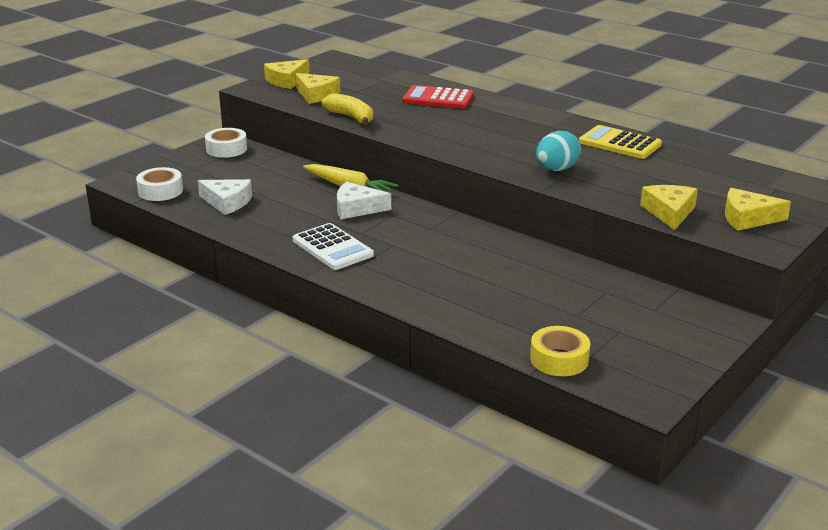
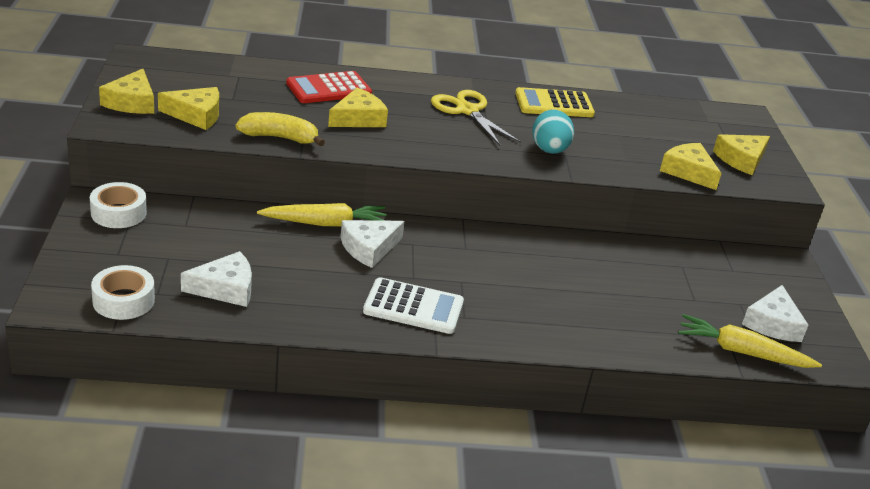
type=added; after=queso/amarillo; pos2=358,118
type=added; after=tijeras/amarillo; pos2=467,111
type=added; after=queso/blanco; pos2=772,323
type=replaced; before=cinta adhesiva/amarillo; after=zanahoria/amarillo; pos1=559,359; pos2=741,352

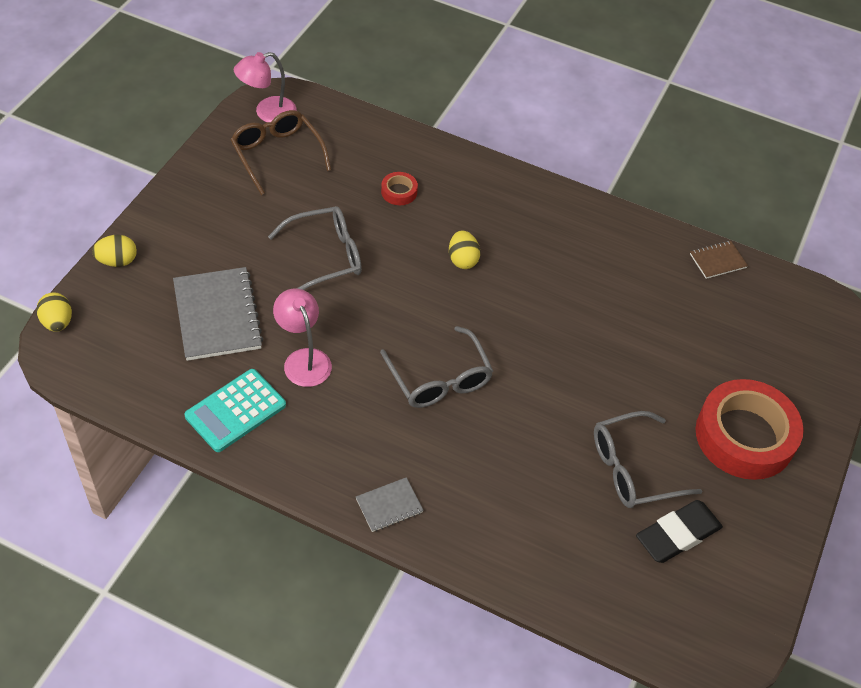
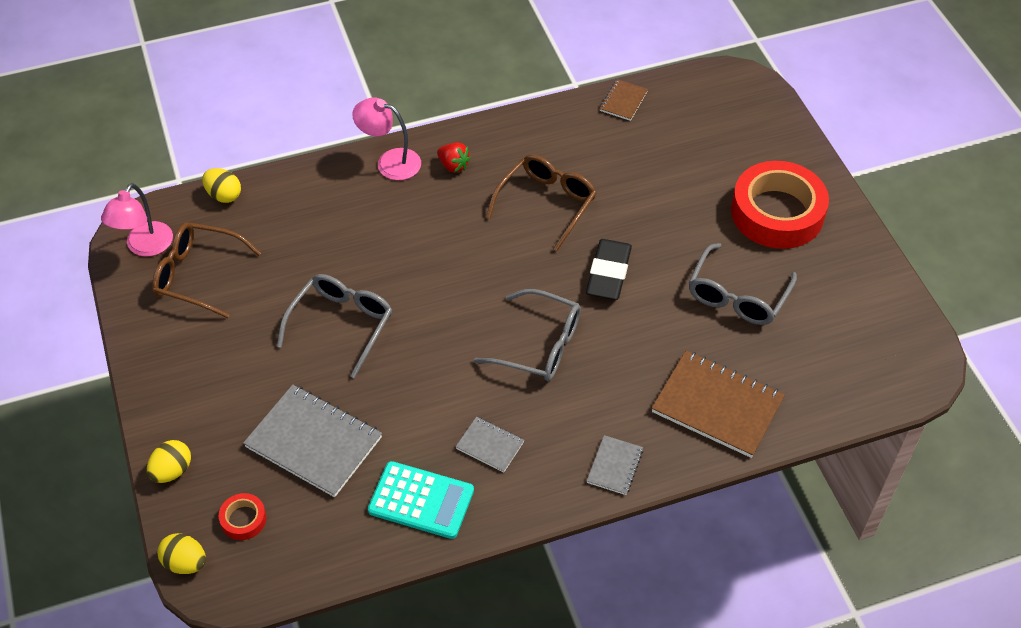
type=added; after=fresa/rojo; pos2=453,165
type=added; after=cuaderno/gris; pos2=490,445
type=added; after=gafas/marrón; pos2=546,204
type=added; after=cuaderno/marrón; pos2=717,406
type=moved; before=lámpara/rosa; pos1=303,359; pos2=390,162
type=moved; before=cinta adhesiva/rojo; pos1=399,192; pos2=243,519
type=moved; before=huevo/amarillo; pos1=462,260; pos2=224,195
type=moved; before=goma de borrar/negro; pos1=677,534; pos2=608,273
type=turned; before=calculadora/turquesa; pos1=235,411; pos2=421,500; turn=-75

» **Requirement**: Verbatim transcription needed, from the opening line of the entries above through the line containing "type=added; after=fresa/rojo; pos2=453,165"; pictures do not belong in it.

» **Reply to the task**:
type=added; after=queso/amarillo; pos2=358,118
type=added; after=tijeras/amarillo; pos2=467,111
type=added; after=queso/blanco; pos2=772,323
type=replaced; before=cinta adhesiva/amarillo; after=zanahoria/amarillo; pos1=559,359; pos2=741,352

type=added; after=fresa/rojo; pos2=453,165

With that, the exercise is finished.